Work to complete:
Please copy every one of the records below line for line, without changing a single character.

Records shown:

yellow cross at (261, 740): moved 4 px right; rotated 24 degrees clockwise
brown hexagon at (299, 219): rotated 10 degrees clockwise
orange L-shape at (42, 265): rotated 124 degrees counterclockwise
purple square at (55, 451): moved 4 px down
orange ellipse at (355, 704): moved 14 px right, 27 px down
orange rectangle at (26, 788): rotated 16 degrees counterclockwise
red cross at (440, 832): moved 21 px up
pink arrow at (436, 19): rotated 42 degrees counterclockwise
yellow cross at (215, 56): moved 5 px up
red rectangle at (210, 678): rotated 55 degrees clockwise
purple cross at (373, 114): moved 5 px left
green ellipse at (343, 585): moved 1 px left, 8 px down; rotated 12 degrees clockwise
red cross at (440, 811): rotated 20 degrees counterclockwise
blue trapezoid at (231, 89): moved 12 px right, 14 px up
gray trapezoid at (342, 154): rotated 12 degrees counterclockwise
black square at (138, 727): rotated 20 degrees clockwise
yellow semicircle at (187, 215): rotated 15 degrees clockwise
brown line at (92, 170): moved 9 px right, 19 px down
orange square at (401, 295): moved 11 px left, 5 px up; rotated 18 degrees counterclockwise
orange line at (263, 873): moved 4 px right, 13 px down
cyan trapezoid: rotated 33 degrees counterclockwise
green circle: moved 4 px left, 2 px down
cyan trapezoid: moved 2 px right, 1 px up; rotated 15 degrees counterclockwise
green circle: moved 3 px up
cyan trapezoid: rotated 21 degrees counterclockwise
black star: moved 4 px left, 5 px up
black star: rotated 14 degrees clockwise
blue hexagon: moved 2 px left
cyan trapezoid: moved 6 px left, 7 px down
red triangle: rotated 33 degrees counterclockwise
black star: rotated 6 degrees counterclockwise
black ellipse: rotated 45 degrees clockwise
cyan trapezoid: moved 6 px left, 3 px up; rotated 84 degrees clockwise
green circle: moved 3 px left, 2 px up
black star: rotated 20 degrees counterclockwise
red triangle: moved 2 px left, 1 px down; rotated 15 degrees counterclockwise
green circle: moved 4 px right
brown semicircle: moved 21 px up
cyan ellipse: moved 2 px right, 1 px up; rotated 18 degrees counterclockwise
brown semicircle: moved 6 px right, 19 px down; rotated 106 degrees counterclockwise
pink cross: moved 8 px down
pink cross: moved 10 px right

Final result:
yellow cross at (261, 740): moved 4 px right; rotated 24 degrees clockwise
brown hexagon at (299, 219): rotated 10 degrees clockwise
orange L-shape at (42, 265): rotated 124 degrees counterclockwise
purple square at (55, 451): moved 4 px down
orange ellipse at (355, 704): moved 14 px right, 27 px down
orange rectangle at (26, 788): rotated 16 degrees counterclockwise
red cross at (440, 832): moved 21 px up
pink arrow at (436, 19): rotated 42 degrees counterclockwise
yellow cross at (215, 56): moved 5 px up
red rectangle at (210, 678): rotated 55 degrees clockwise
purple cross at (373, 114): moved 5 px left
green ellipse at (343, 585): moved 1 px left, 8 px down; rotated 12 degrees clockwise
red cross at (440, 811): rotated 20 degrees counterclockwise
blue trapezoid at (231, 89): moved 12 px right, 14 px up
gray trapezoid at (342, 154): rotated 12 degrees counterclockwise
black square at (138, 727): rotated 20 degrees clockwise
yellow semicircle at (187, 215): rotated 15 degrees clockwise
brown line at (92, 170): moved 9 px right, 19 px down
orange square at (401, 295): moved 11 px left, 5 px up; rotated 18 degrees counterclockwise
orange line at (263, 873): moved 4 px right, 13 px down
cyan trapezoid: rotated 33 degrees counterclockwise
green circle: moved 4 px left, 2 px down
cyan trapezoid: moved 2 px right, 1 px up; rotated 15 degrees counterclockwise
green circle: moved 3 px up
cyan trapezoid: rotated 21 degrees counterclockwise
black star: moved 4 px left, 5 px up
black star: rotated 14 degrees clockwise
blue hexagon: moved 2 px left
cyan trapezoid: moved 6 px left, 7 px down
red triangle: rotated 33 degrees counterclockwise
black star: rotated 6 degrees counterclockwise
black ellipse: rotated 45 degrees clockwise
cyan trapezoid: moved 6 px left, 3 px up; rotated 84 degrees clockwise
green circle: moved 3 px left, 2 px up
black star: rotated 20 degrees counterclockwise
red triangle: moved 2 px left, 1 px down; rotated 15 degrees counterclockwise
green circle: moved 4 px right
brown semicircle: moved 21 px up
cyan ellipse: moved 2 px right, 1 px up; rotated 18 degrees counterclockwise
brown semicircle: moved 6 px right, 19 px down; rotated 106 degrees counterclockwise
pink cross: moved 8 px down
pink cross: moved 10 px right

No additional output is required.